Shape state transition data
**********

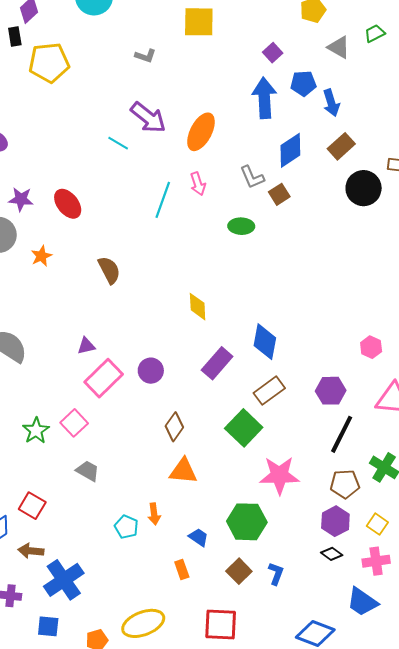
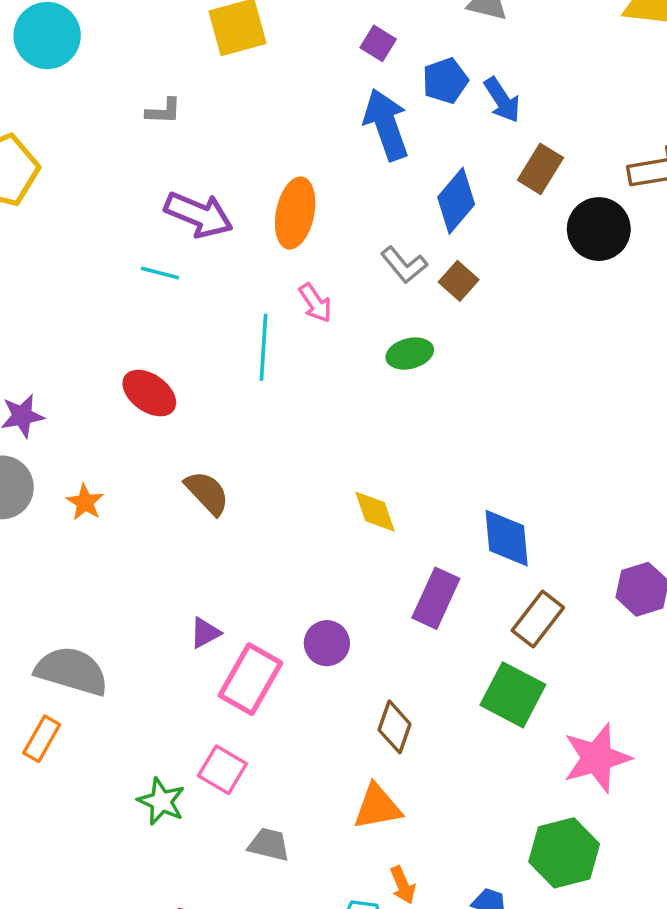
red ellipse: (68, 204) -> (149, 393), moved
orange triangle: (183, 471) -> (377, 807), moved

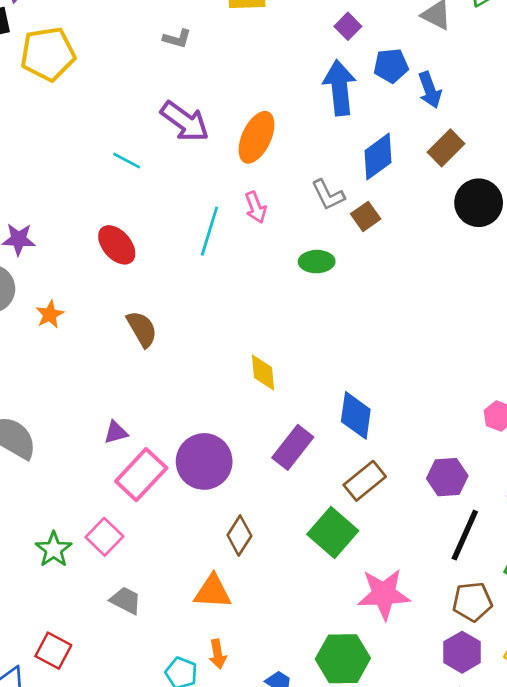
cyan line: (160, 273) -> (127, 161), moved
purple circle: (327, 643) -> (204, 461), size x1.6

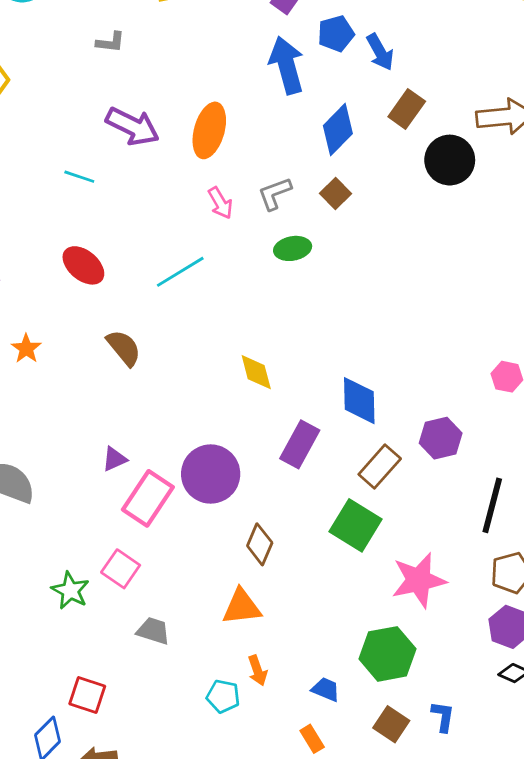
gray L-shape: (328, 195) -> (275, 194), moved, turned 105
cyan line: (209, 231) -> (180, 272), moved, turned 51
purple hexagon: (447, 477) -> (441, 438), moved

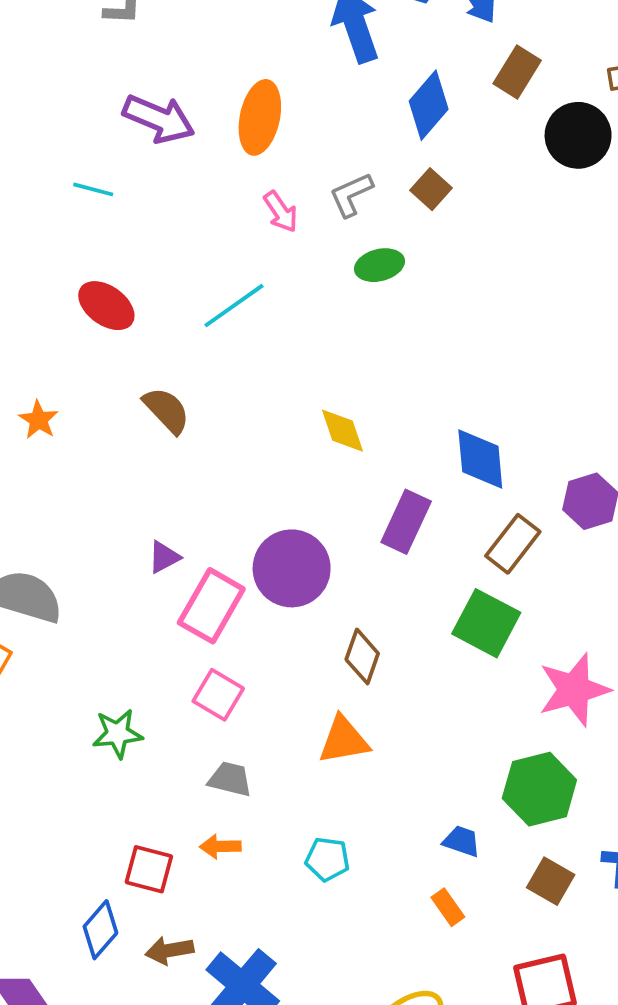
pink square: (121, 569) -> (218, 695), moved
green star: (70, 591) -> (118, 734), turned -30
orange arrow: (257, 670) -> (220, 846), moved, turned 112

**********

Copy the records above from the first line through the line containing "gray L-shape: (328, 195)", both included, and leave out any pictures.

red ellipse: (68, 204) -> (149, 393), moved
orange triangle: (183, 471) -> (377, 807), moved

cyan line: (160, 273) -> (127, 161), moved
purple circle: (327, 643) -> (204, 461), size x1.6

gray L-shape: (328, 195) -> (275, 194), moved, turned 105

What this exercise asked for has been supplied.